◆ What to do:
Report how many lines below contain the word "brown". Write only that number.

○ ○ ○ ○ ○

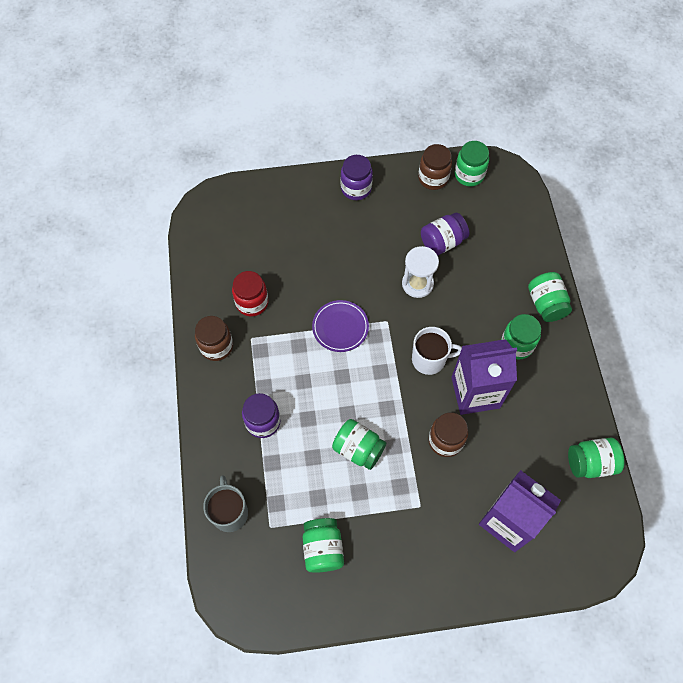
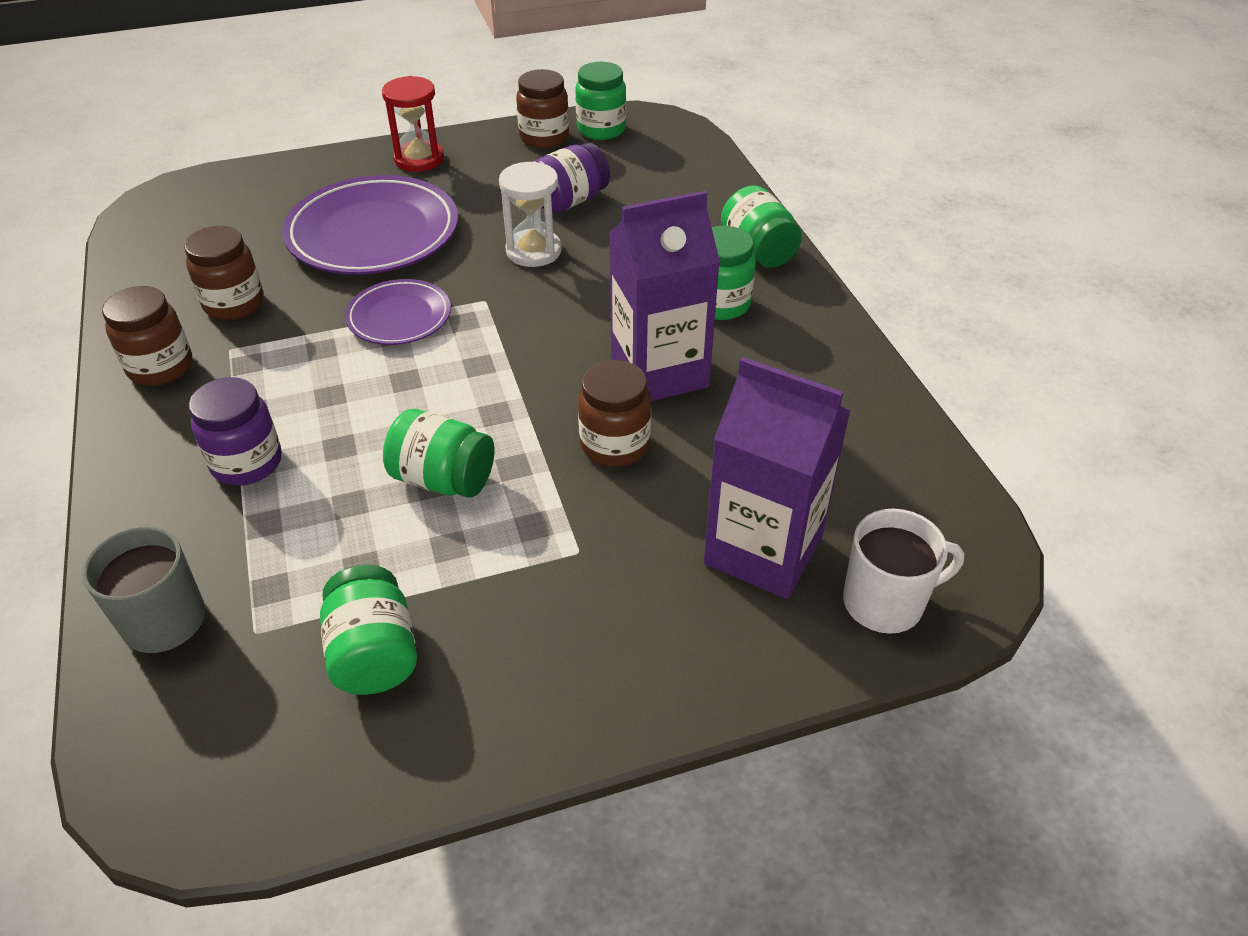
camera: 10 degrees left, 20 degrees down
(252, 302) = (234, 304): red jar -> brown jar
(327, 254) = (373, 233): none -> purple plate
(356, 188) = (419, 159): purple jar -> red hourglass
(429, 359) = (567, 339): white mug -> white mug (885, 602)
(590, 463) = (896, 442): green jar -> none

○ ○ ○ ○ ○

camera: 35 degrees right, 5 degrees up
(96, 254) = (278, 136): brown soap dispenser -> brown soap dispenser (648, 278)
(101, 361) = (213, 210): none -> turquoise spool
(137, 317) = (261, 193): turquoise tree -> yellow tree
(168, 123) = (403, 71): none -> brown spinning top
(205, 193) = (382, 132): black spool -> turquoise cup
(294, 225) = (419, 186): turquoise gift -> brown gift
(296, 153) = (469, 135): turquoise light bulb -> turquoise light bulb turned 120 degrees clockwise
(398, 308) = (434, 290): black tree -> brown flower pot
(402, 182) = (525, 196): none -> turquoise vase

○ ○ ○ ○ ○

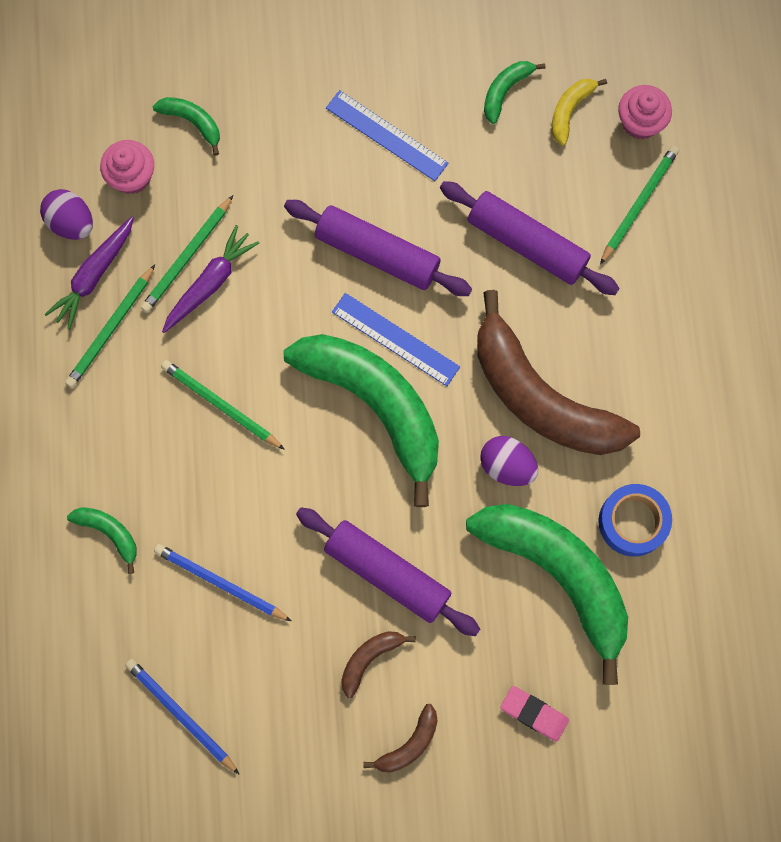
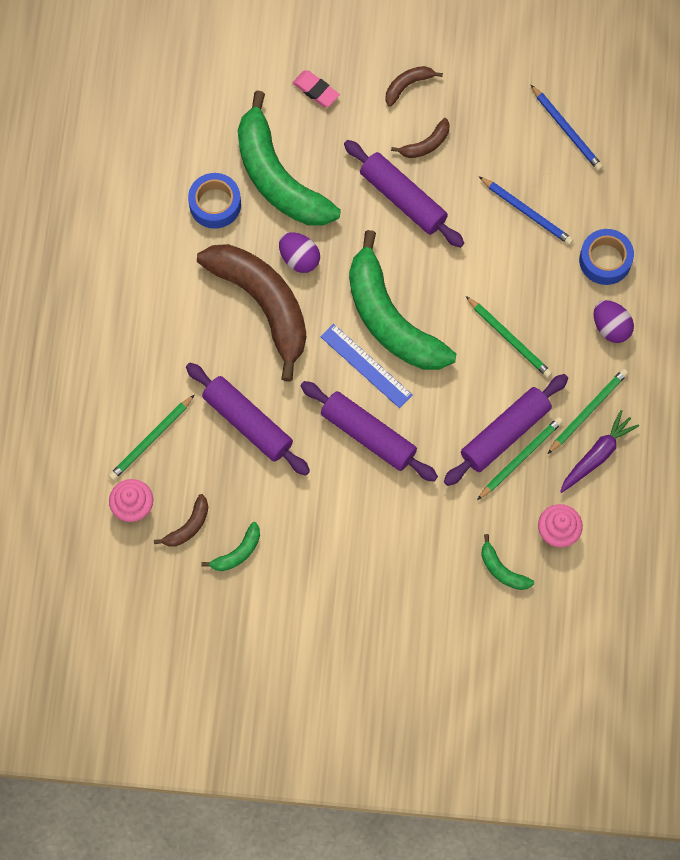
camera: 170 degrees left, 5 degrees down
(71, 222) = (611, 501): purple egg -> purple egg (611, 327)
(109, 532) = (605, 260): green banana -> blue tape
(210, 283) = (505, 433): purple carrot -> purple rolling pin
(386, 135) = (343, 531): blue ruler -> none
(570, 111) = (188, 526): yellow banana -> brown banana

○ ○ ○ ○ ○

◆ Result:
6